(ACTIVITY):
Each line from the one containing "dark brown egg" through the last line of the records is to be repeated exactly, with all pictures left out.

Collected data
────────────────────────────────────────

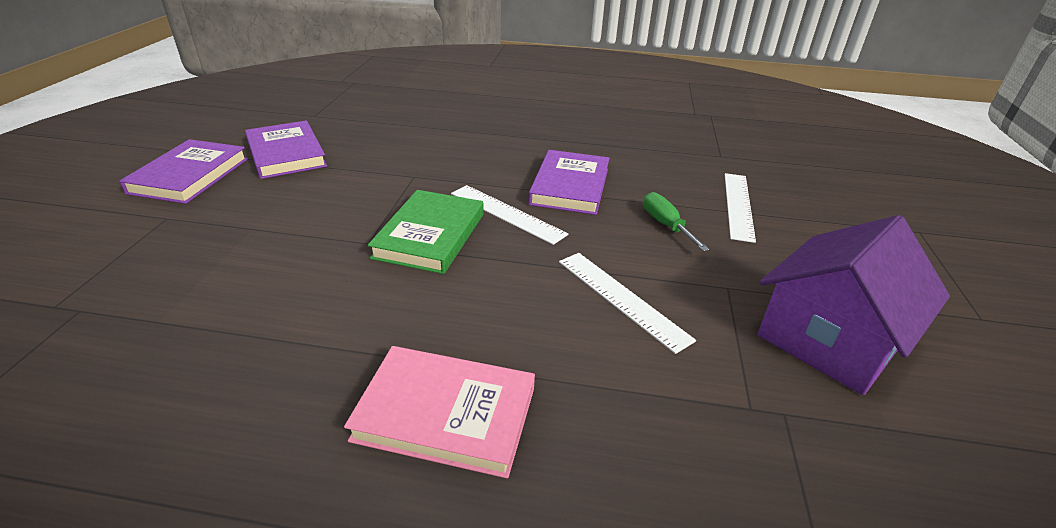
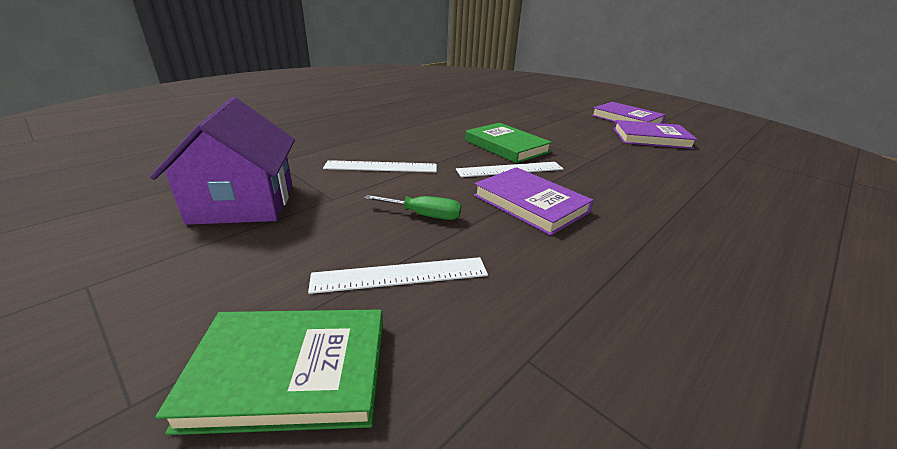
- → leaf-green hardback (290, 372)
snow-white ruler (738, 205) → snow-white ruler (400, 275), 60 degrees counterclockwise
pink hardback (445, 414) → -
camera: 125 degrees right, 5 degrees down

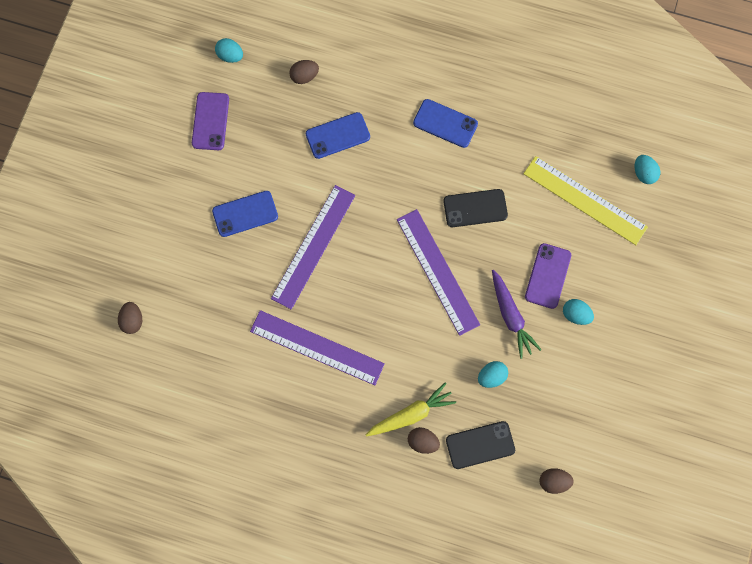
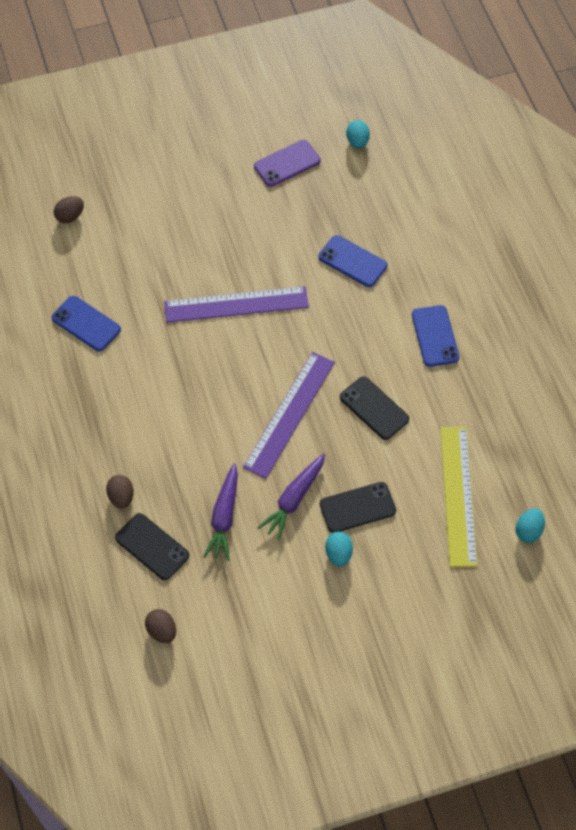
cobalt phone (245, 214) → cobalt phone (86, 324), shifted
turquoise egg (491, 376) → violet carrot (224, 517)
violet phone (548, 276) → black phone (357, 507)
violet ruler (317, 347) → -
dark brown egg (304, 76) → -
yellow carrot (411, 414) → -
camera: 55 degrees right, 15 degrees down

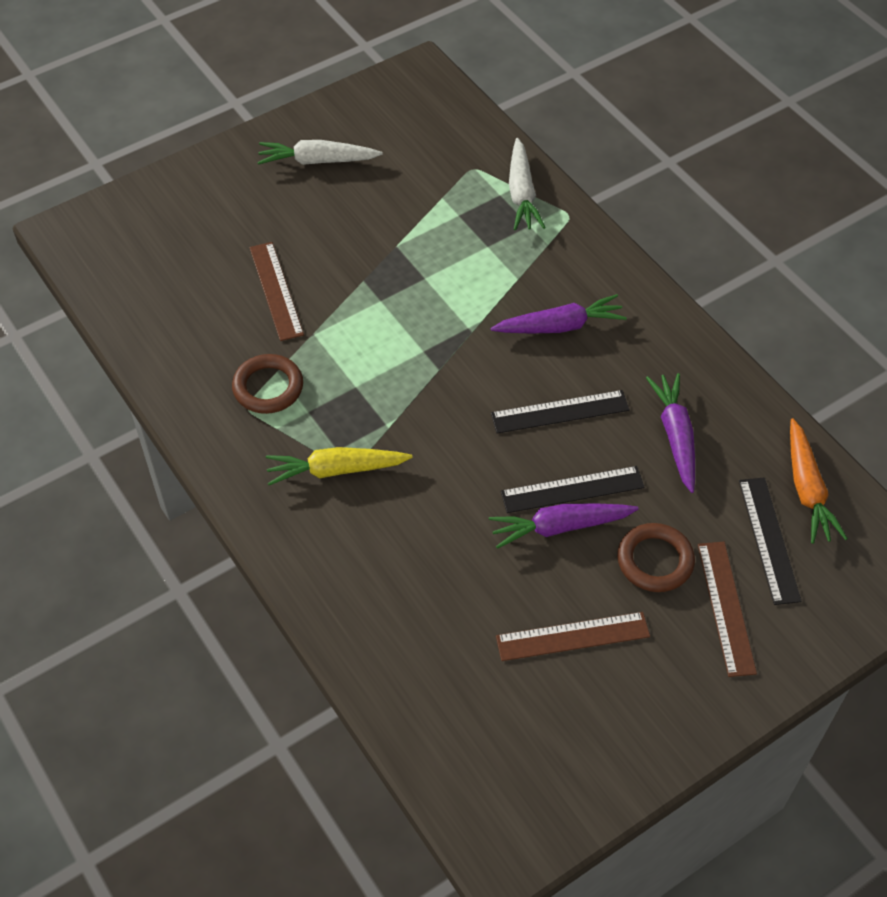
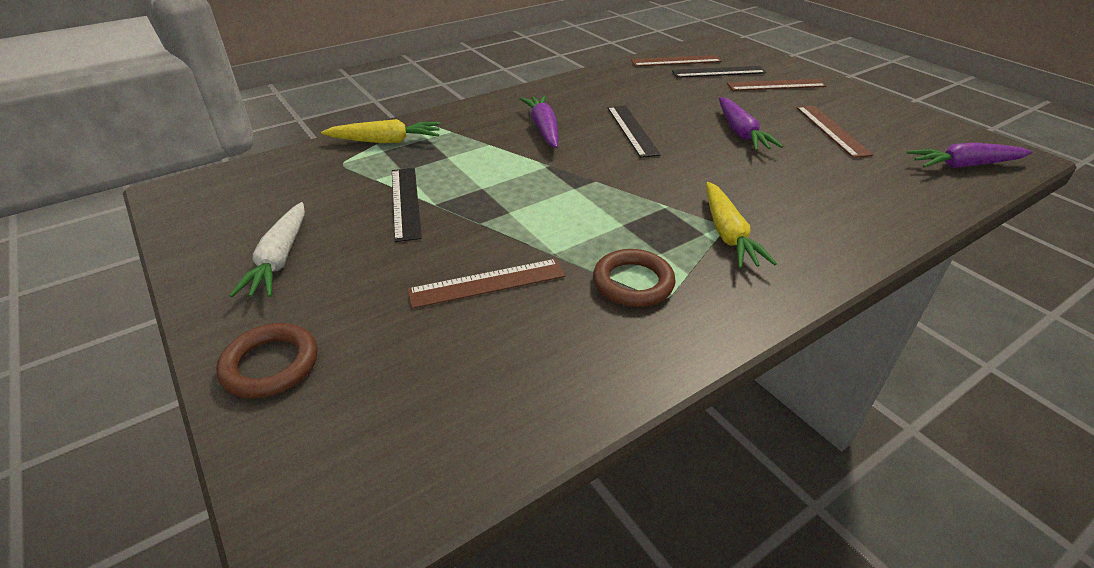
dark brown hoop (655, 561) → dark brown hoop (270, 365), shifted
snow-white carrot (521, 193) → yellow carrot (386, 141)
black ruler (572, 489) → black ruler (405, 202), shifted
orange carrot (807, 489) → dark brown ruler (676, 61)
violet carrot (675, 436) → violet carrot (964, 165), shifted
camera: 90 degrees left, 15 degrees down

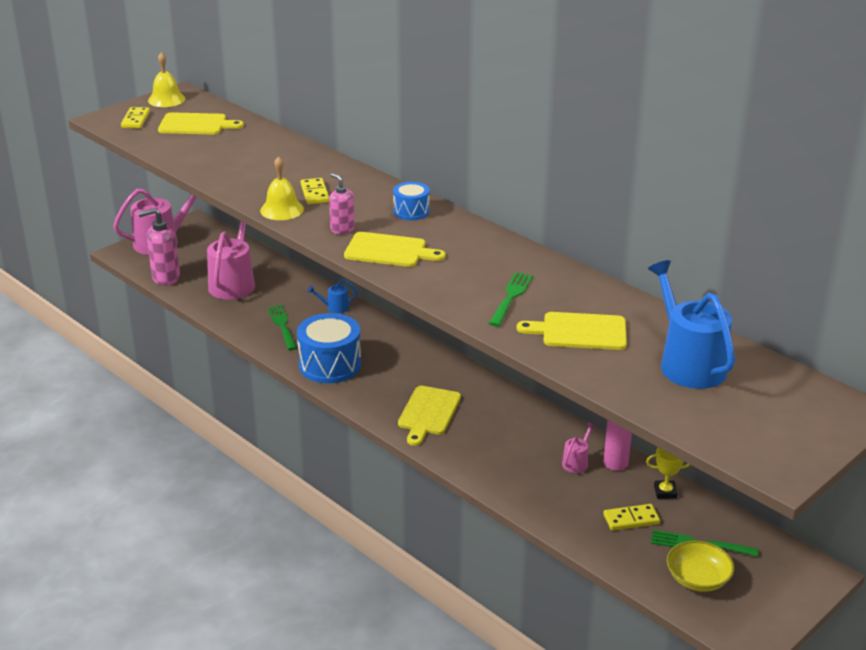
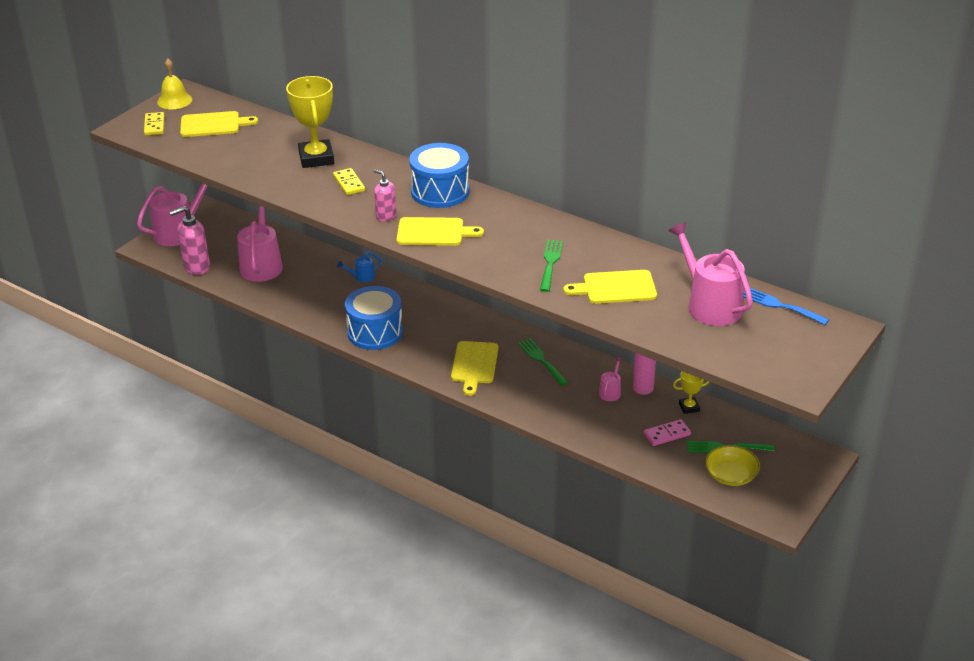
- → yellow award cup (316, 158)
cobalt snare drum (411, 211) → cobalt snare drum (440, 192), x1.83
leaf-green table fork (282, 325) → leaf-green table fork (541, 360), shifted
yellow domino tile (631, 519) → pink domino tile (667, 434)
cobalt watering can (688, 364) → pink watering can (710, 305)
- → cobalt table fork (780, 306)
yellow hand bell (282, 209) → -
camera: 10 degrees left, 5 degrees up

────────────────────────────────────────

(EXERCISE RESULT):
dark brown egg (304, 76) → -
yellow carrot (411, 414) → -
camera: 55 degrees right, 15 degrees down

dark brown hoop (655, 561) → dark brown hoop (270, 365), shifted
snow-white carrot (521, 193) → yellow carrot (386, 141)
black ruler (572, 489) → black ruler (405, 202), shifted
orange carrot (807, 489) → dark brown ruler (676, 61)
violet carrot (675, 436) → violet carrot (964, 165), shifted
camera: 90 degrees left, 15 degrees down

- → yellow award cup (316, 158)
cobalt snare drum (411, 211) → cobalt snare drum (440, 192), x1.83
leaf-green table fork (282, 325) → leaf-green table fork (541, 360), shifted
yellow domino tile (631, 519) → pink domino tile (667, 434)
cobalt watering can (688, 364) → pink watering can (710, 305)
- → cobalt table fork (780, 306)
yellow hand bell (282, 209) → -
camera: 10 degrees left, 5 degrees up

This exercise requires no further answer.